WHAT THE TASK ASKS >> Only one stretch of the listing below is wanted: every line from the first to the line containing "U111: OR (in", set down exactly.

══════════

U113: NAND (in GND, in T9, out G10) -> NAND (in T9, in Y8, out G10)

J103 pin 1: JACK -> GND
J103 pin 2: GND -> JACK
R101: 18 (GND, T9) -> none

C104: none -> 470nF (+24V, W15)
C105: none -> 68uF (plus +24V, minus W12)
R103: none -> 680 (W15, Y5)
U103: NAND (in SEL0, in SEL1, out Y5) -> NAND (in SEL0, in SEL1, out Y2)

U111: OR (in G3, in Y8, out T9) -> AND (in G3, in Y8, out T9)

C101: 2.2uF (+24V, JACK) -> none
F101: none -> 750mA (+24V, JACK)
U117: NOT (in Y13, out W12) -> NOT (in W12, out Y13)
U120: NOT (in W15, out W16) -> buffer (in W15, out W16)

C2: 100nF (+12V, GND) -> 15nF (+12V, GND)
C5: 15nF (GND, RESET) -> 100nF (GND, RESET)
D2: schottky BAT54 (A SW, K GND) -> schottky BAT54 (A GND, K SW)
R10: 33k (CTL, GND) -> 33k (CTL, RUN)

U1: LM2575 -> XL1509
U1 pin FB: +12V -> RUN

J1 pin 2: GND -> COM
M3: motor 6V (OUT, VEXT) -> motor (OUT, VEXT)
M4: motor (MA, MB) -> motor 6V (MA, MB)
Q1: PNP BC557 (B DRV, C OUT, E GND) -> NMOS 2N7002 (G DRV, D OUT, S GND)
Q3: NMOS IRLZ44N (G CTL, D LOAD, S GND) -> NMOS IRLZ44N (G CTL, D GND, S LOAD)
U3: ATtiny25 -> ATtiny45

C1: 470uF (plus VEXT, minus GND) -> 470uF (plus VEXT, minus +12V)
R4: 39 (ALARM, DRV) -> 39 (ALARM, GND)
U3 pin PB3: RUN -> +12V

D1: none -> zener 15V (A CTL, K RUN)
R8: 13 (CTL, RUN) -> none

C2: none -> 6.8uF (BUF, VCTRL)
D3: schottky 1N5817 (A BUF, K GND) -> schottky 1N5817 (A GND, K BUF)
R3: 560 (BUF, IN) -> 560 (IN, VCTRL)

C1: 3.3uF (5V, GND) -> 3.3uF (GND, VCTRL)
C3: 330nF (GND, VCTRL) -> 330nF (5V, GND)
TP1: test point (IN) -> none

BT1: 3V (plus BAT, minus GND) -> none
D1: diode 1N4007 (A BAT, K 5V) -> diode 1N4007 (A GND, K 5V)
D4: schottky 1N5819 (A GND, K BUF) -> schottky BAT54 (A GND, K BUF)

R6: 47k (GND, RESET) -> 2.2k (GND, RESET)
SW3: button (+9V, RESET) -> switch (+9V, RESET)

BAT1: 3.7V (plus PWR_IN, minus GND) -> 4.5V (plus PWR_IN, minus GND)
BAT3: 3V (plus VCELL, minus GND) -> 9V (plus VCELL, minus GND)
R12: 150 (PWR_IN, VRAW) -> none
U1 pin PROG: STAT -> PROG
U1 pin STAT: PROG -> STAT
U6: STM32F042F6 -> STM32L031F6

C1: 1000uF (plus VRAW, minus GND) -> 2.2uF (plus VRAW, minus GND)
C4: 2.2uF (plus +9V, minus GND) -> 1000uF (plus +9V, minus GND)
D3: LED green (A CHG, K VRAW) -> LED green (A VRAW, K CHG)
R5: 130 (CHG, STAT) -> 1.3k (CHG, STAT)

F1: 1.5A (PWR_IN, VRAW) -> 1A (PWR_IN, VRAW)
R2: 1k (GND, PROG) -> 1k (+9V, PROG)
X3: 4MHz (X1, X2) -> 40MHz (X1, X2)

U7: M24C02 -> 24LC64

══════════

ANSWER BELOW >>
U113: NAND (in GND, in T9, out G10) -> NAND (in T9, in Y8, out G10)

J103 pin 1: JACK -> GND
J103 pin 2: GND -> JACK
R101: 18 (GND, T9) -> none

C104: none -> 470nF (+24V, W15)
C105: none -> 68uF (plus +24V, minus W12)
R103: none -> 680 (W15, Y5)
U103: NAND (in SEL0, in SEL1, out Y5) -> NAND (in SEL0, in SEL1, out Y2)

U111: OR (in G3, in Y8, out T9) -> AND (in G3, in Y8, out T9)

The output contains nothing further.